◆ **The data**:
------

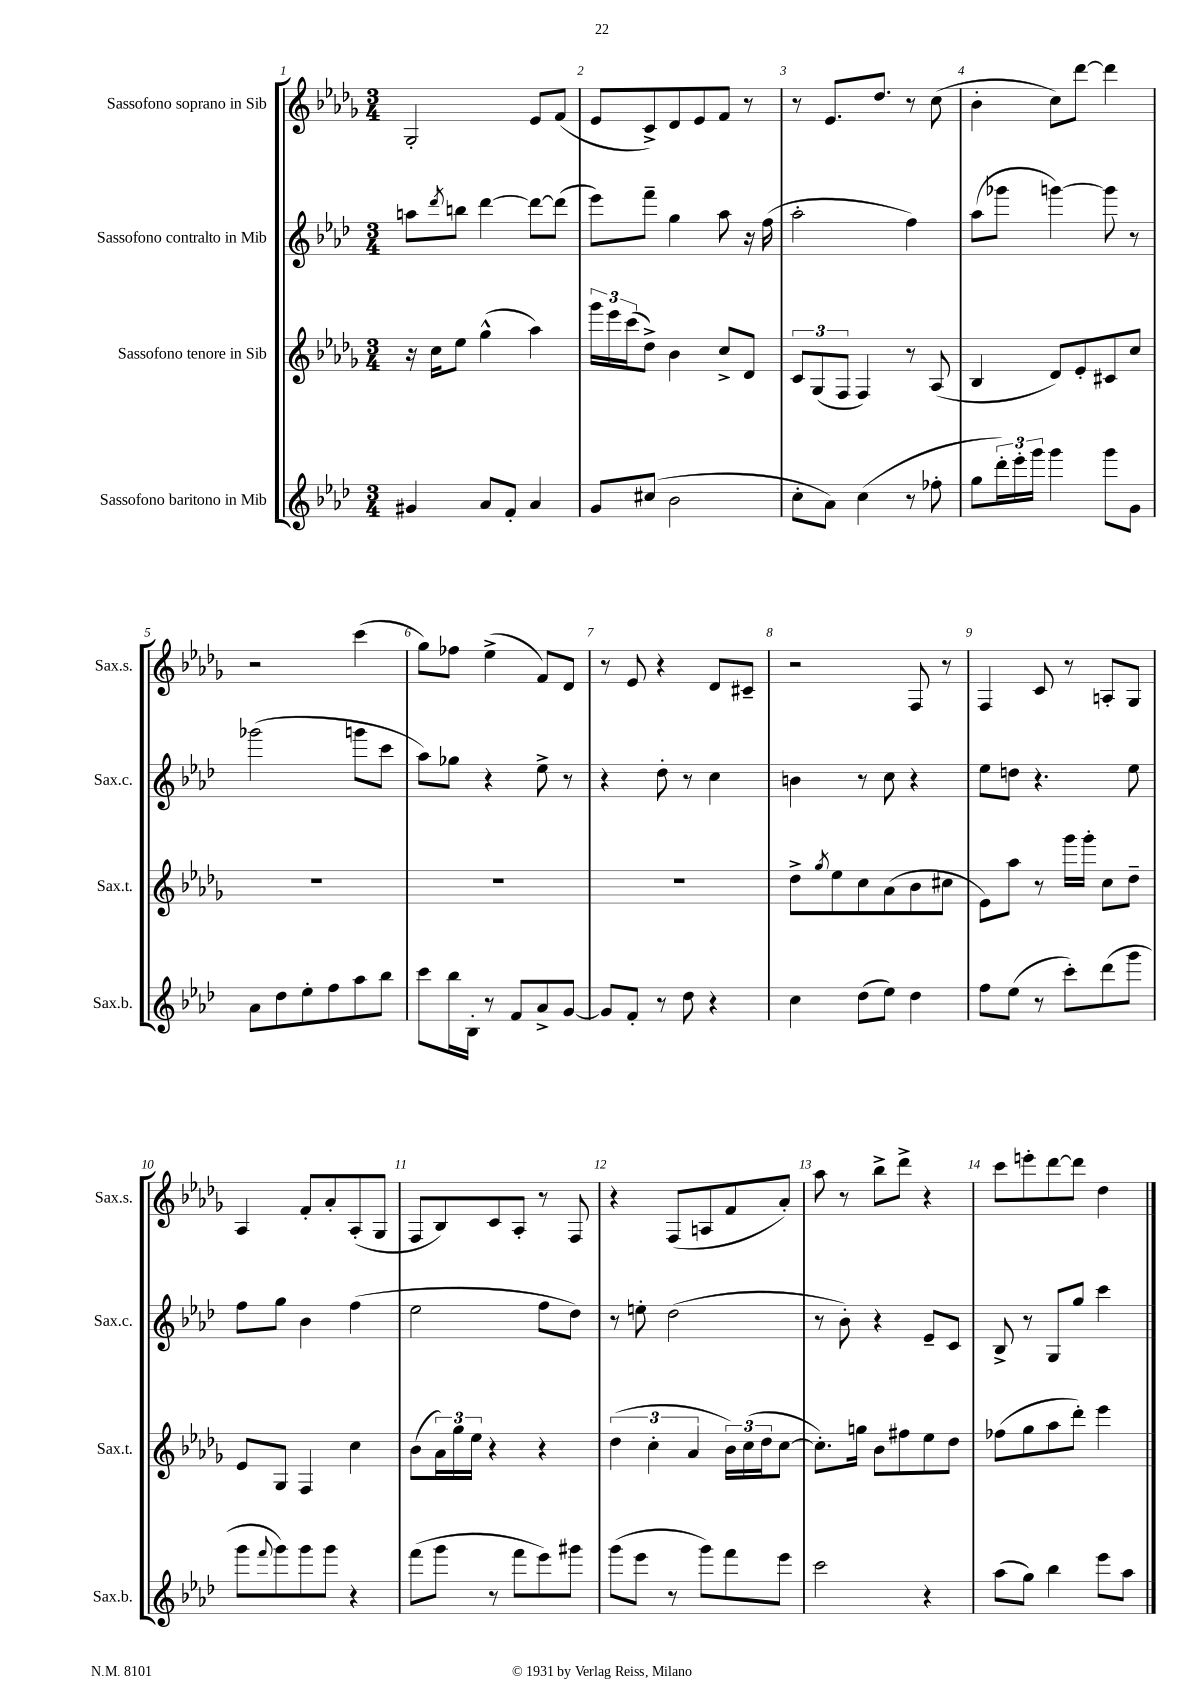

**kern	**kern	**kern	**kern
*part4	*part3	*part2	*part1
*staff4	*staff3	*staff2	*staff1
*I"Sassofono baritono in Mib	*I"Sassofono tenore in Sib	*I"Sassofono contralto in Mib	*I"Sassofono soprano in Sib
*I'Sax.b.	*I'Sax.t.	*I'Sax.c.	*I'Sax.s.
*clefG2	*clefG2	*clefG2	*clefG2
*k[b-e-a-d-]	*k[b-e-a-d-g-]	*k[b-e-a-d-]	*k[b-e-a-d-g-]
*M3/4	*M3/4	*M3/4	*M3/4
=1	=1	=1	=1
4g#X/	16r	8aan\L	2G-'/
.	16cc\KL	.	.
.	.	8qddd-/	.
.	8ee-\J	8bbn\J	.
8a-/L	(4gg-^^\	[4ddd-\	.
8f'/J	.	.	.
4a-/	4aa-\)	8ddd-\L_	8e-/L
.	.	(8ddd-\J]	(8f/J
=2	=2	=2	=2
8g/L	24ggg-\LL	8eee-\L)	8e-/L
.	24eee-\	.	.
.	(24ccc\J	.	.
(8cc#X/J	8dd-^\J)	8fff~\J	8c^/)
2b-\	4b-\	4gg\	8d-/
.	.	.	8e-/
.	8cc^/L	8aa-\	8f/J
.	8d-/J	16r	8r
.	.	(16ff\	.
=3	=3	=3	=3
8cc'\L	12c/L	2aa-'\	8r
.	(12G-/	.	.
8a-\J)	.	.	8.e-/L
.	12F/J	.	.
(4cc\	4F/)	.	.
.	.	.	8.dd-/J
8r	8r	4ff\)	8r
8ff-X'\	(8A-/	.	(8cc\
=4	=4	=4	=4
8gg\L	4B-/	(8aa-\L	4b-'\
24ddd-'\L)	.	8ggg-X\J	.
24eee-'\	.	.	.
24ggg\JJ	.	.	.
4ggg\	8d-/L)	[4gggn\)	8cc\L)
.	8e-'/	.	[8ddd-\J
8ggg\L	8c#X/	8ggg\]	4ddd-\]
8g\J	8cc/J	8r	.
!!LO:LB:g=z
=5	=5	=5	=5
8a-\L	2.r	(2ggg-X\	2r
8dd-\	.	.	.
8ee-'\	.	.	.
8ff\	.	.	.
8aa-\	.	8gggn\L	(4ccc\
8bb-\J	.	8ccc\J	.
=6	=6	=6	=6
8ccc\L	2.r	8aa-\L)	8gg-\L)
16bb-\L	.	8gg-X\J	8ff-X\J
16B-'\JJ	.	.	.
8r	.	4r	(4ee-^\
8f/L	.	.	.
8a-^/	.	8ee-^\	8f/L)
[8g/J	.	8r	8d-/J
=7	=7	=7	=7
8g/L]	2.r	4r	8r
8f'/J	.	.	8e-/
8r	.	8dd-'\	4r
8dd-\	.	8r	.
4r	.	4cc\	8d-/L
.	.	.	8c#X~/J
=8	=8	=8	=8
4cc\	8dd-^\L	4bn\	2r
.	8qgg-/	.	.
.	8ee-\	.	.
(8dd-\L	8cc\	8r	.
8ee-\J)	(8a-\	8cc\	.
4dd-\	8b-\	4r	8F/
.	8cc#X\J	.	8r
=9	=9	=9	=9
8ff\L	8e-\L)	8ee-\L	4F/
(8ee-\J	8aa-\J	8ddn\J	.
8r	8r	4.r	8c/
8ccc'\L)	16ggg-\LL	.	8r
.	16ggg-'\JJ	.	.
(8ddd-\	8cc\L	.	8An'/L
8ggg\J	8dd-~\J	8ee-\	8G-/J
!!LO:LB:g=z
=10	=10	=10	=10
8ggg\L	8e-/L	8ff\L	4A-/
8qqfff/	.	.	.
8ggg\)	8G-/J	8gg\J	.
8ggg\	4F/	4b-\	8f'/L
8ggg\J	.	.	8a-'/
4r	4cc\	(4ff\	(8A-'/
.	.	.	8G-/J
=11	=11	=11	=11
(8fff\L	(8b-\L	2ee-\	8F/L
8ggg\J	24a-\L)	.	8B-/)
.	24gg-\	.	.
.	24ee-\JJ	.	.
8r	4r	.	8c/
8fff\L	.	.	8A-'/J
8eee-\)	4r	8ff\L	8r
8ggg#X\J	.	8dd-\J)	8F/
=12	=12	=12	=12
(8ggg\L	(6dd-\	8r	4r
8eee-\J	.	8een'\	.
.	6cc'\	.	.
8r	.	(2dd-\	(8F/L
.	6a-/	.	.
8ggg\L)	.	.	8An/
8fff\	24b-\LL)	.	8f/
.	(24cc\	.	.
.	24dd-\J	.	.
8eee-\J	[8cc\J	.	8a-'/J)
=13	=13	=13	=13
2ccc\	8.cc'\L])	8r	8aa-\
.	.	8b-'\)	8r
.	16ggn\Jk	.	.
.	8b-\L	4r	8bb-^\L
.	8ff#X\	.	8ddd-^\J
4r	8ee-\	8e-~/L	4r
.	8dd-\J	8c/J	.
=14	=14	=14	=14
(8aa-\L	(8ff-X\L	8B-^/	8ccc\L
8gg\J)	8gg-\	8r	8eeen'\
4bb-\	8aa-\	8G/L	[8ddd-\
.	8ddd-'\J)	8gg/J	8ddd-\J]
8eee-\L	4eee-\	4ccc\	4dd-\
8aa-\J	.	.	.
==	==	==	==
*-	*-	*-	*-
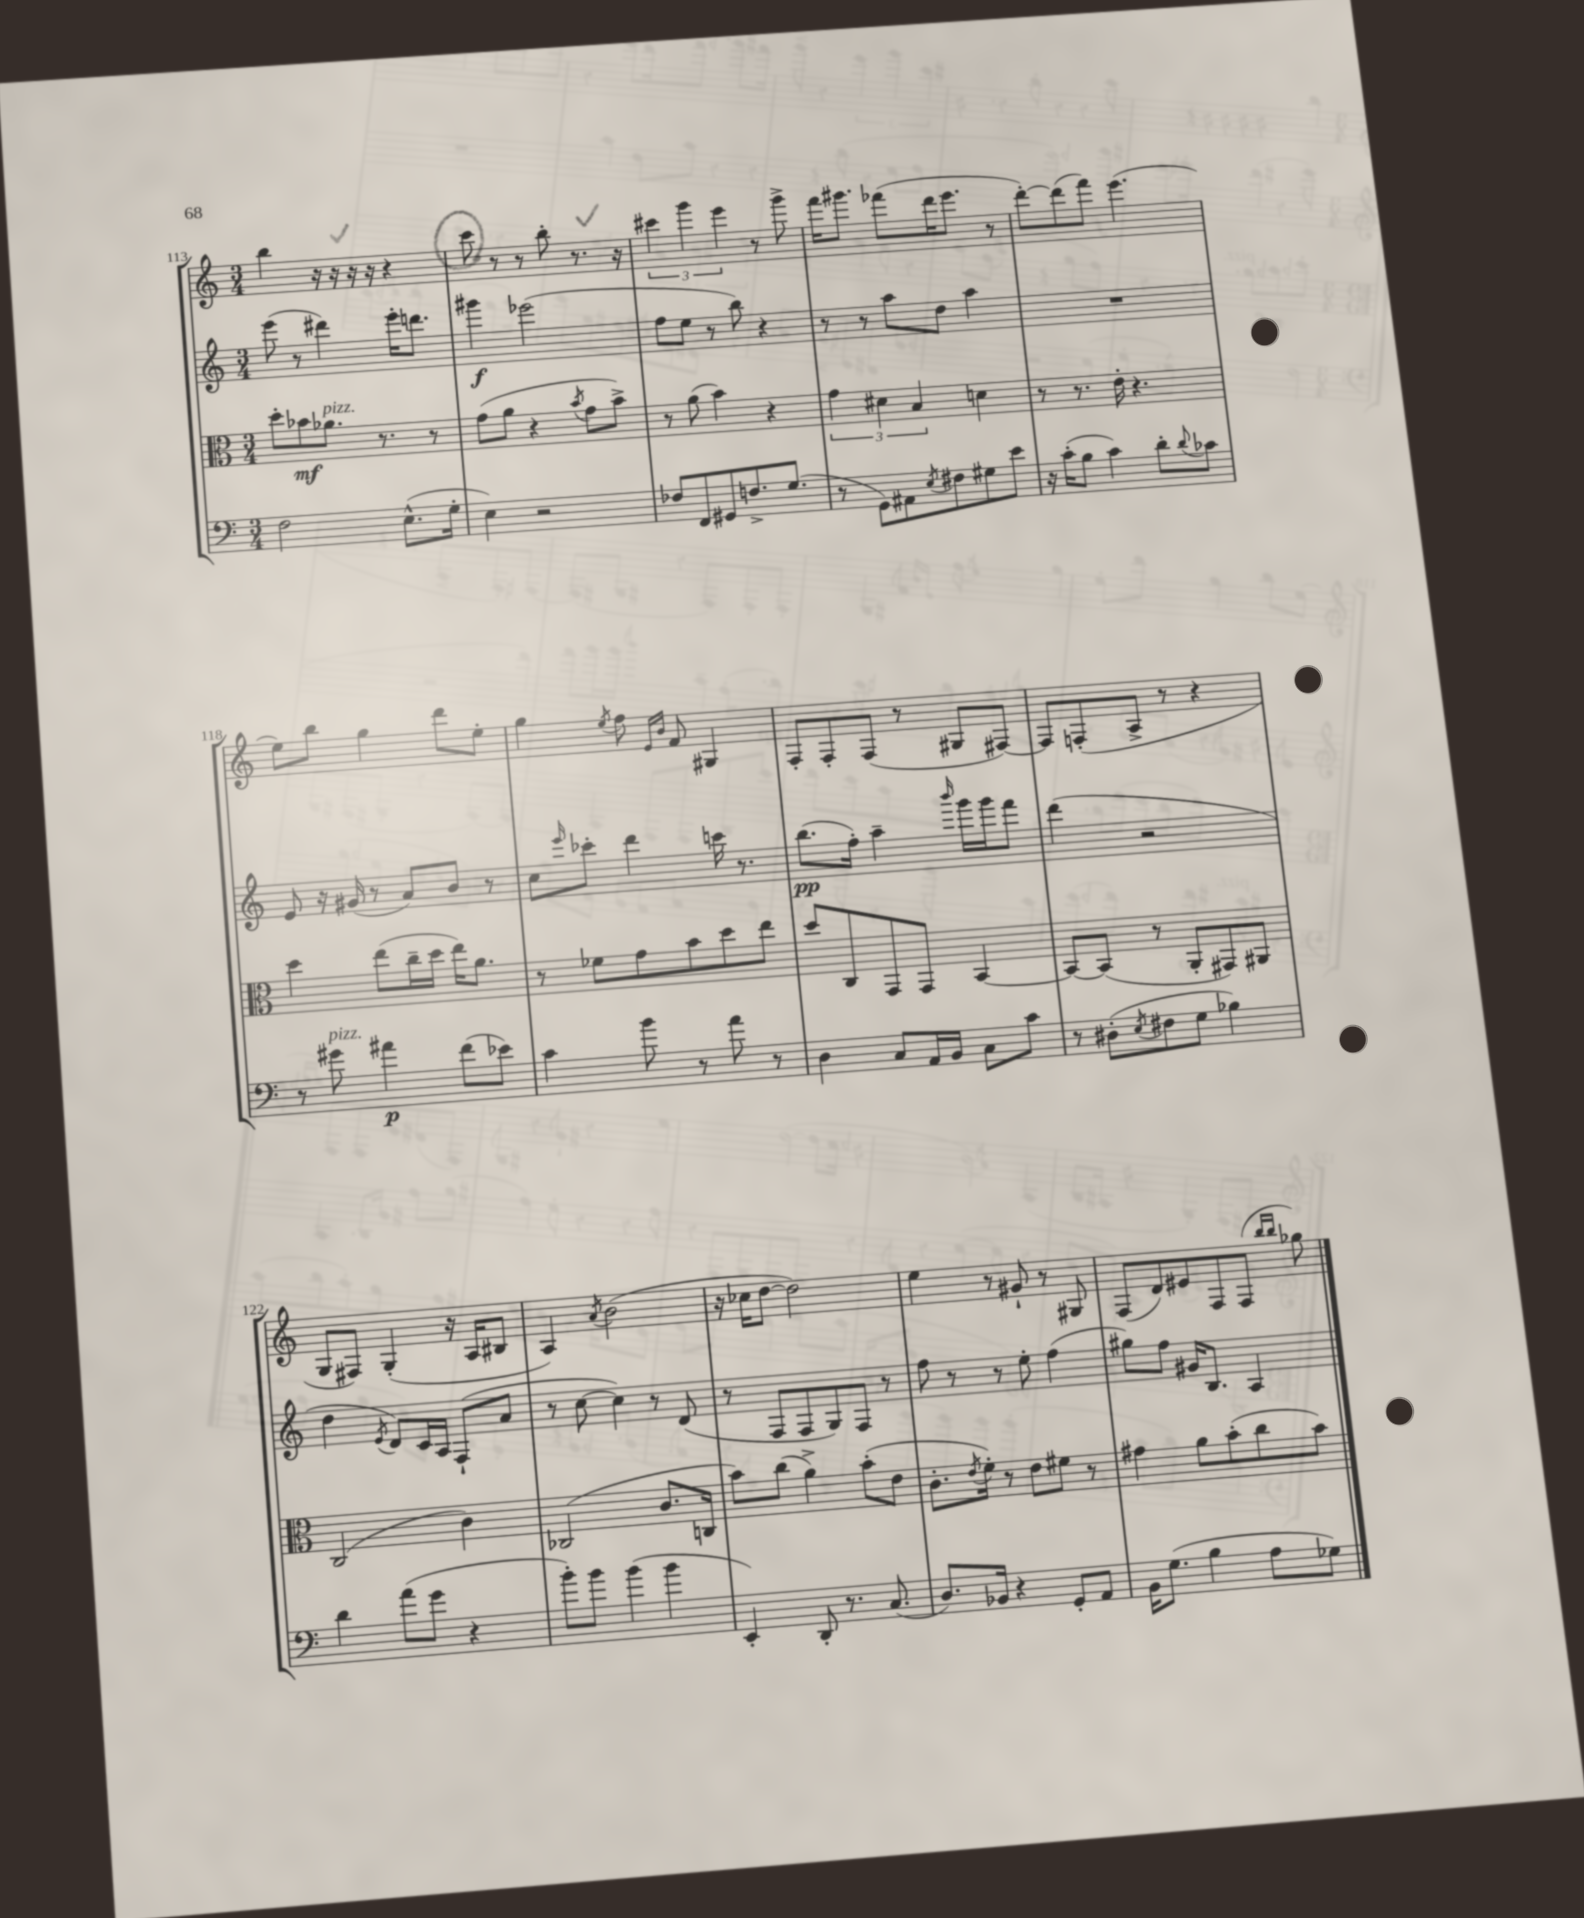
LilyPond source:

<<
\new StaffGroup <<
\new Staff = "s0" {
    \clef treble \key c \major \numericTimeSignature \time 3/4
    b''4 r16 r16 r16 r16 r4 |
    c'''8 r8 r8 b''8-. r8. r16 |
    \tuplet 3/2 { cis'''4 g'''4 e'''4 } r8 g'''8-> |
    f'''16 gis'''8. fes'''8( d'''16 e'''8. r8 |
    d'''8~-.) d'''8( f'''8) e'''4.( |
    e''8) b''8 g''4 d'''8 e''8-. |
    g''4 \acciaccatura { e''8 } f''8 \grace { e'16 b'16 } f'8 gis4 |
    f8-. f8-. f8( r8 gis8 fis8~) |
    fis8 f8-.( a8-> r8 r4 |
    g8 fis8) g4-.( r16 a16 bis8 |
    a4) \acciaccatura { a'8 } b'2( |
    r16 ces''16 d''8~ d''2) |
    e''4 r8 gis'8-! r8 gis8 |
    f8( d'8) eis'8 f8 f8( \grace { b''16 b''16 } ges''8) \bar "|." |
}
\new Staff = "s1" {
    \clef treble \key c \major \numericTimeSignature \time 3/4
    e'''8( r8 dis'''4) e'''16-. d'''8. |
    gis'''4\f ees'''2( |
    f''8 e''8 r8 b''8) r4 |
    r8 r8 a''8 d''8 a''4 |
    R2. |
    e'8 r16 gis'16( r8 a'8) b'8 r8 |
    c''8 \grace { e'''16 } ces'''8-. d'''4 c'''16 r8. |
    b''8.\pp( f''16-.) a''4-- \grace { b'''16 } g'''16 g'''16 f'''8 |
    d'''4( r2 |
    d''4 \acciaccatura { e'8 } d'8) c'16 a16 f8-!( a'8 |
    r8 c''8~ c''4) r8 d'8( |
    r8 f8 f8 g8) f8 r8 |
    f''8 r8 r8 e''8-. f''4( |
    gis''8) f''8 gis'16 b8. a4 \bar "|." |
}
\new Staff = "s2" {
    \clef alto \key c \major \numericTimeSignature \time 3/4
    d''8-. bes'8\mf aes'8.^\markup { \italic "pizz." } r8. r8 |
    g'8( a'8 r4 \acciaccatura { b'8 } g'8 b'8->) |
    r8 a'8( b'4) r4 |
    \tuplet 3/2 { g'4 dis'4 b4 } d'4 |
    r8 r8. e'16-. r4. |
    d''4 e''8( c''16-- d''16 e''16) a'8. |
    r8 fes'8 g'8 b'8 d''8 e''8 |
    d''8 c8 g,8 g,8 b,4~ |
    b,8~ b,8( r8 a,8-. gis,8) ais,8 |
    c2( c'4) |
    ces2( c'8. c16 |
    b'8) c''8( a'4->) b'8-.( e'8 |
    c'8.-. \acciaccatura { e'8 } f'16-.) r8 e'8 fis'8 r8 |
    gis'4 a'8 b'8-.( c''8 b'8) \bar "|." |
}
\new Staff = "s3" {
    \clef bass \key c \major \numericTimeSignature \time 3/4
    f2 e8.-^( g16-. |
    e4) r2 |
    fes8 f,8 gis,8 f8.-> g8.( |
    r8 g,8) ais,8 \acciaccatura { e8 } fis8 gis8 e'8 |
    r16 c'16-.( b8 c'4) d'8-. \appoggiatura { d'8 } ces'8 |
    r8 gis'8^\markup { \italic "pizz." } ais'4\p f'8( ees'8) |
    c'4 b'8 r8 a'8 r8 |
    d4 c8 a,16 b,16 c8 c'8 |
    r8 dis8-.( \acciaccatura { e8 } fis8 g8 bes4) |
    d'4 a'8( g'8 r4 |
    b'8-.) b'8 b'4( b'4 |
    e,4-.) d,8-. r8. c8.( |
    d8.) bes,16 r4 g,8-. a,8 |
    b,16 g8.( b4 a8 ges8) \bar "|." |
}
>>
>>
\layout { \context { \Score currentBarNumber = #113 } }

------

◆ **Written request**: Show every line in the records above that contains the string "markup", counting only matches with the same case.

◆ **Complete answer**:
    d''8-. bes'8\mf aes'8.^\markup { \italic "pizz." } r8. r8 |
    r8 gis'8^\markup { \italic "pizz." } ais'4\p f'8( ees'8) |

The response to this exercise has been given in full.